### EXERCISE PROMPT
Across the entries below, count the lines in which the word "pink" occurs. Reply with the count alone.

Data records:
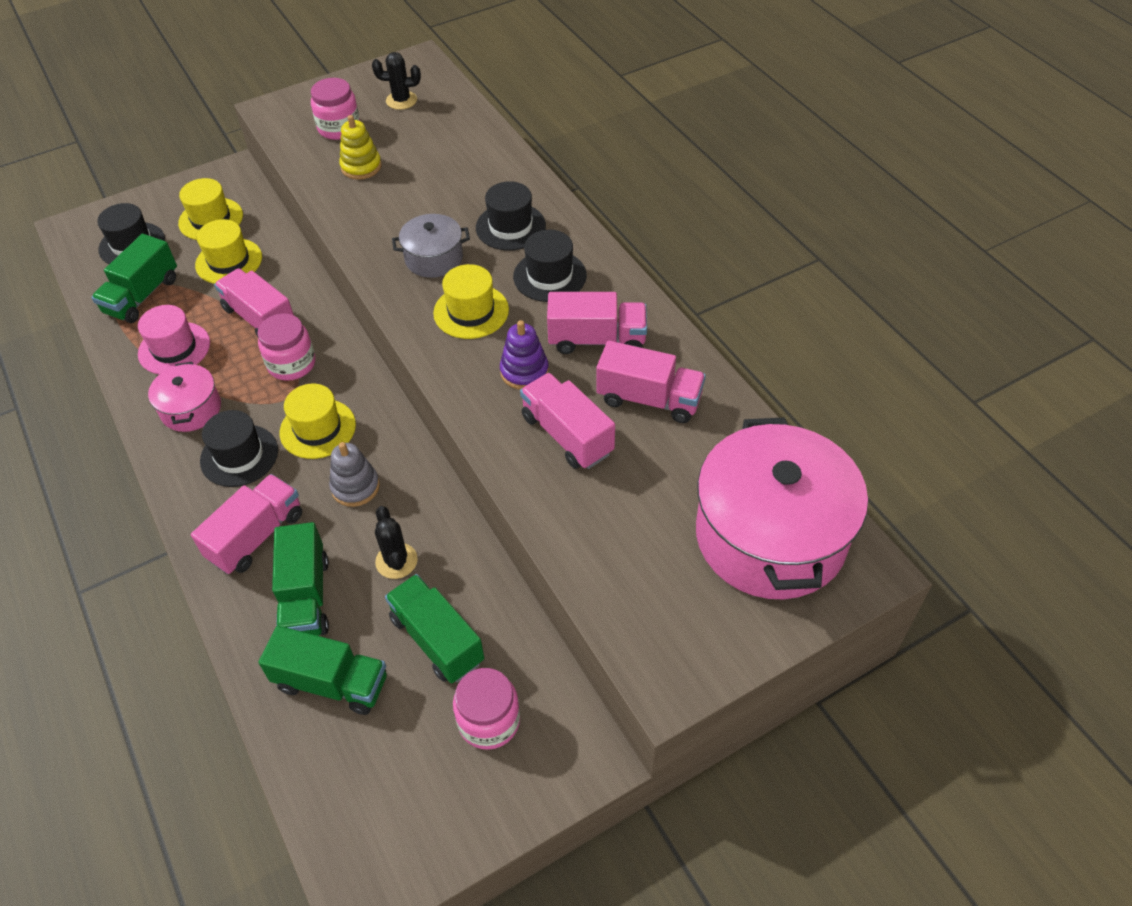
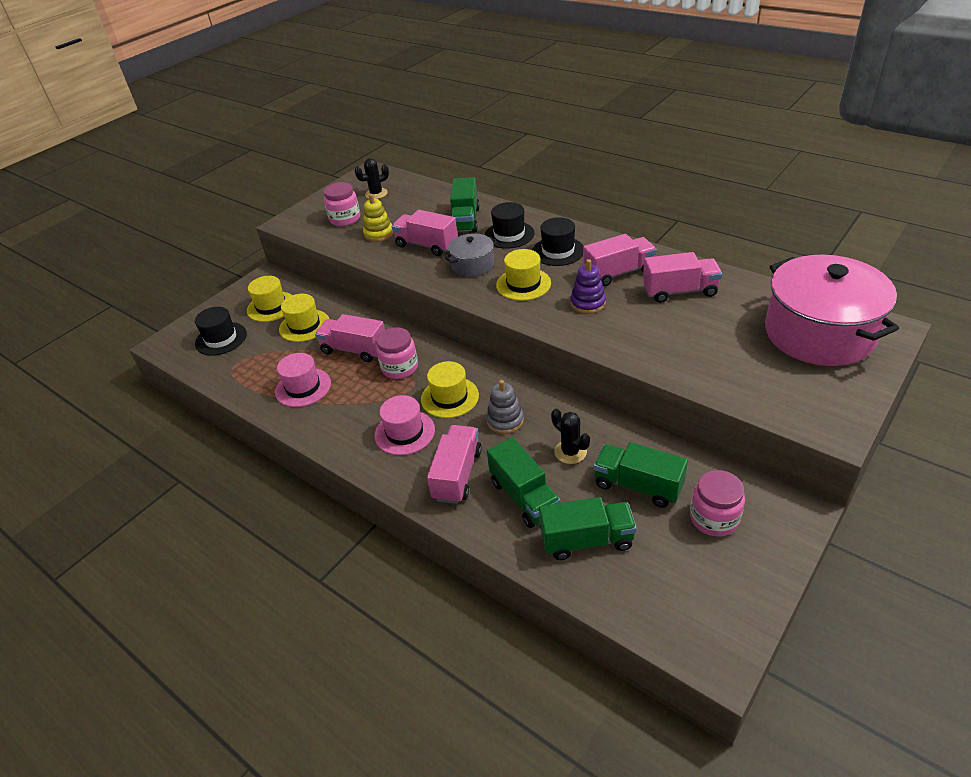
camera: 20 degrees left, 10 degrees down
green truck [91,234,177,323] -> green truck moved to [450,177,480,232]
pink pot [148,362,221,432] -> none
black hat [200,410,278,487] -> pink hat [374,395,435,455]
pink truck [520,373,615,469] -> pink truck moved to [392,210,458,256]

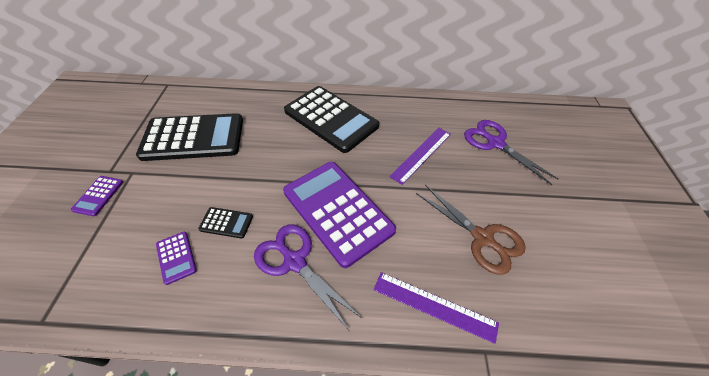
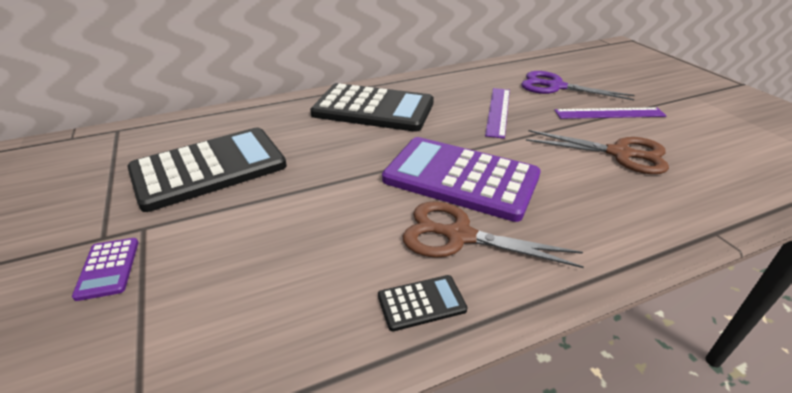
camera: 25 degrees left, 15 degrees down
purple calculator [156,232,197,285] -> none
black calculator [198,207,253,239] -> black calculator moved to [378,275,468,332]
purple scissors [254,224,362,330] -> brown scissors [403,201,584,268]
purple ruler [374,272,499,344] -> purple ruler moved to [554,107,666,119]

### YOUR RESPONSE
3